**What you are asked to do:** Word for word, restate every entry that follows.
§
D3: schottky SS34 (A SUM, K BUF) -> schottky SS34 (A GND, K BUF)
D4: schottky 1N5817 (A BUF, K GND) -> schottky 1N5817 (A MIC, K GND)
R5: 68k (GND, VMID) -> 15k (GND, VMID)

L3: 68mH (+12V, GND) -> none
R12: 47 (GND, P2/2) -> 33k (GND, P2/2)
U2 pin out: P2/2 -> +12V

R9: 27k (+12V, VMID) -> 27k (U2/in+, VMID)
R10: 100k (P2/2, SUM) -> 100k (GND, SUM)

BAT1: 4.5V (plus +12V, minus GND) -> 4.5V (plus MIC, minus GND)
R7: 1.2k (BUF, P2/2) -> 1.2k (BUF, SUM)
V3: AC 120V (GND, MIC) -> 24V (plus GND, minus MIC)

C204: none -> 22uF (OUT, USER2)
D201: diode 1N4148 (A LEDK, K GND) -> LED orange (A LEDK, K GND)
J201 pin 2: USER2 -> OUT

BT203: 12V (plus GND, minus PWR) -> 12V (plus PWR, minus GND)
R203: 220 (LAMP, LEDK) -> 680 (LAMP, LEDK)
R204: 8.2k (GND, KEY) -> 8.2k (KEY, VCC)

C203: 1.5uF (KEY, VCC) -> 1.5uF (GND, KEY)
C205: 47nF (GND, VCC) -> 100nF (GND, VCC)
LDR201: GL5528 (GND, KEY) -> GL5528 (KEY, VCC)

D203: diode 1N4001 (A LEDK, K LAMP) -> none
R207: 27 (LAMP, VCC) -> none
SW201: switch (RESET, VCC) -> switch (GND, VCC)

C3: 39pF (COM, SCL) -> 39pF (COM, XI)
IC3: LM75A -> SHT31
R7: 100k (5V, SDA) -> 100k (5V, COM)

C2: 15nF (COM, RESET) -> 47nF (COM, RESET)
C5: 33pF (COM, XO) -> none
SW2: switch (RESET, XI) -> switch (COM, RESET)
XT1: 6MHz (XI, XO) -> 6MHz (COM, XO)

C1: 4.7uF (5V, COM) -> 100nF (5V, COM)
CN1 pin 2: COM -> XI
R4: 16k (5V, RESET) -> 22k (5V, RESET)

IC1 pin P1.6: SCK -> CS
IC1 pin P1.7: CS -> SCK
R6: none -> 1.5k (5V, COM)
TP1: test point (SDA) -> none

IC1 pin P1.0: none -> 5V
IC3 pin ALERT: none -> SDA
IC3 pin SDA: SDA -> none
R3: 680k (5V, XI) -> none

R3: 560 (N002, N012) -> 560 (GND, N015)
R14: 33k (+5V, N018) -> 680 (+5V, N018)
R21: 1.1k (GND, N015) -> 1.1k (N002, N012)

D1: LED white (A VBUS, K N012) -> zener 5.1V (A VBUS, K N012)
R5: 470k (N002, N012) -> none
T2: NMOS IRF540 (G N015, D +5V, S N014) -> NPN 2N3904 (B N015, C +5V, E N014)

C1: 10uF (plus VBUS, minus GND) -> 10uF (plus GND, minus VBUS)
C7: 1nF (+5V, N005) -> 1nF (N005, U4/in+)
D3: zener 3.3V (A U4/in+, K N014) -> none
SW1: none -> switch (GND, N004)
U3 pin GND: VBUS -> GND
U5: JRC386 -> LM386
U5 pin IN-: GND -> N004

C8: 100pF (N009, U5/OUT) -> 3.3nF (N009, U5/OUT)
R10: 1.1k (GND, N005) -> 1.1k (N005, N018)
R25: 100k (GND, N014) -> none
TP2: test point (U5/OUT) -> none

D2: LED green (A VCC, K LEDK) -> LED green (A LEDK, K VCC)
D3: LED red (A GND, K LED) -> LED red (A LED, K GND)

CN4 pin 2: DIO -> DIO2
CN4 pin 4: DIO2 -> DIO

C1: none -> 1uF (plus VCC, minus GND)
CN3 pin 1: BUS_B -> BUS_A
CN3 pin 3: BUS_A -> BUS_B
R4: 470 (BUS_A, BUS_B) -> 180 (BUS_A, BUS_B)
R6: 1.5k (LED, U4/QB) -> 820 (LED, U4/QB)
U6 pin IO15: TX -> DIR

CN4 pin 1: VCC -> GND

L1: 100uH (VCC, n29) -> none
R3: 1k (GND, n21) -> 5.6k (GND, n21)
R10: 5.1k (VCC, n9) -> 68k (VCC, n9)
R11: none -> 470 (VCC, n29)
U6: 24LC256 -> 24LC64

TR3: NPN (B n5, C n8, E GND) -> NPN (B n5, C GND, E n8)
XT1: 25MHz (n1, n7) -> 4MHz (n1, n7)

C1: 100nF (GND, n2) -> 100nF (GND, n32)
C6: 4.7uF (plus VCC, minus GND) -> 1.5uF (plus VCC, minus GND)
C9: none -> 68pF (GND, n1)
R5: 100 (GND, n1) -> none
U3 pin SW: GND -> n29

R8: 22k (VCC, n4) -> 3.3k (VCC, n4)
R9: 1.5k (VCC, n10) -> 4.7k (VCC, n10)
§
**Response to the task:**
D3: schottky SS34 (A SUM, K BUF) -> schottky SS34 (A GND, K BUF)
D4: schottky 1N5817 (A BUF, K GND) -> schottky 1N5817 (A MIC, K GND)
R5: 68k (GND, VMID) -> 15k (GND, VMID)

L3: 68mH (+12V, GND) -> none
R12: 47 (GND, P2/2) -> 33k (GND, P2/2)
U2 pin out: P2/2 -> +12V

R9: 27k (+12V, VMID) -> 27k (U2/in+, VMID)
R10: 100k (P2/2, SUM) -> 100k (GND, SUM)

BAT1: 4.5V (plus +12V, minus GND) -> 4.5V (plus MIC, minus GND)
R7: 1.2k (BUF, P2/2) -> 1.2k (BUF, SUM)
V3: AC 120V (GND, MIC) -> 24V (plus GND, minus MIC)

C204: none -> 22uF (OUT, USER2)
D201: diode 1N4148 (A LEDK, K GND) -> LED orange (A LEDK, K GND)
J201 pin 2: USER2 -> OUT

BT203: 12V (plus GND, minus PWR) -> 12V (plus PWR, minus GND)
R203: 220 (LAMP, LEDK) -> 680 (LAMP, LEDK)
R204: 8.2k (GND, KEY) -> 8.2k (KEY, VCC)

C203: 1.5uF (KEY, VCC) -> 1.5uF (GND, KEY)
C205: 47nF (GND, VCC) -> 100nF (GND, VCC)
LDR201: GL5528 (GND, KEY) -> GL5528 (KEY, VCC)

D203: diode 1N4001 (A LEDK, K LAMP) -> none
R207: 27 (LAMP, VCC) -> none
SW201: switch (RESET, VCC) -> switch (GND, VCC)

C3: 39pF (COM, SCL) -> 39pF (COM, XI)
IC3: LM75A -> SHT31
R7: 100k (5V, SDA) -> 100k (5V, COM)

C2: 15nF (COM, RESET) -> 47nF (COM, RESET)
C5: 33pF (COM, XO) -> none
SW2: switch (RESET, XI) -> switch (COM, RESET)
XT1: 6MHz (XI, XO) -> 6MHz (COM, XO)

C1: 4.7uF (5V, COM) -> 100nF (5V, COM)
CN1 pin 2: COM -> XI
R4: 16k (5V, RESET) -> 22k (5V, RESET)

IC1 pin P1.6: SCK -> CS
IC1 pin P1.7: CS -> SCK
R6: none -> 1.5k (5V, COM)
TP1: test point (SDA) -> none

IC1 pin P1.0: none -> 5V
IC3 pin ALERT: none -> SDA
IC3 pin SDA: SDA -> none
R3: 680k (5V, XI) -> none

R3: 560 (N002, N012) -> 560 (GND, N015)
R14: 33k (+5V, N018) -> 680 (+5V, N018)
R21: 1.1k (GND, N015) -> 1.1k (N002, N012)

D1: LED white (A VBUS, K N012) -> zener 5.1V (A VBUS, K N012)
R5: 470k (N002, N012) -> none
T2: NMOS IRF540 (G N015, D +5V, S N014) -> NPN 2N3904 (B N015, C +5V, E N014)

C1: 10uF (plus VBUS, minus GND) -> 10uF (plus GND, minus VBUS)
C7: 1nF (+5V, N005) -> 1nF (N005, U4/in+)
D3: zener 3.3V (A U4/in+, K N014) -> none
SW1: none -> switch (GND, N004)
U3 pin GND: VBUS -> GND
U5: JRC386 -> LM386
U5 pin IN-: GND -> N004

C8: 100pF (N009, U5/OUT) -> 3.3nF (N009, U5/OUT)
R10: 1.1k (GND, N005) -> 1.1k (N005, N018)
R25: 100k (GND, N014) -> none
TP2: test point (U5/OUT) -> none

D2: LED green (A VCC, K LEDK) -> LED green (A LEDK, K VCC)
D3: LED red (A GND, K LED) -> LED red (A LED, K GND)

CN4 pin 2: DIO -> DIO2
CN4 pin 4: DIO2 -> DIO

C1: none -> 1uF (plus VCC, minus GND)
CN3 pin 1: BUS_B -> BUS_A
CN3 pin 3: BUS_A -> BUS_B
R4: 470 (BUS_A, BUS_B) -> 180 (BUS_A, BUS_B)
R6: 1.5k (LED, U4/QB) -> 820 (LED, U4/QB)
U6 pin IO15: TX -> DIR

CN4 pin 1: VCC -> GND

L1: 100uH (VCC, n29) -> none
R3: 1k (GND, n21) -> 5.6k (GND, n21)
R10: 5.1k (VCC, n9) -> 68k (VCC, n9)
R11: none -> 470 (VCC, n29)
U6: 24LC256 -> 24LC64

TR3: NPN (B n5, C n8, E GND) -> NPN (B n5, C GND, E n8)
XT1: 25MHz (n1, n7) -> 4MHz (n1, n7)

C1: 100nF (GND, n2) -> 100nF (GND, n32)
C6: 4.7uF (plus VCC, minus GND) -> 1.5uF (plus VCC, minus GND)
C9: none -> 68pF (GND, n1)
R5: 100 (GND, n1) -> none
U3 pin SW: GND -> n29

R8: 22k (VCC, n4) -> 3.3k (VCC, n4)
R9: 1.5k (VCC, n10) -> 4.7k (VCC, n10)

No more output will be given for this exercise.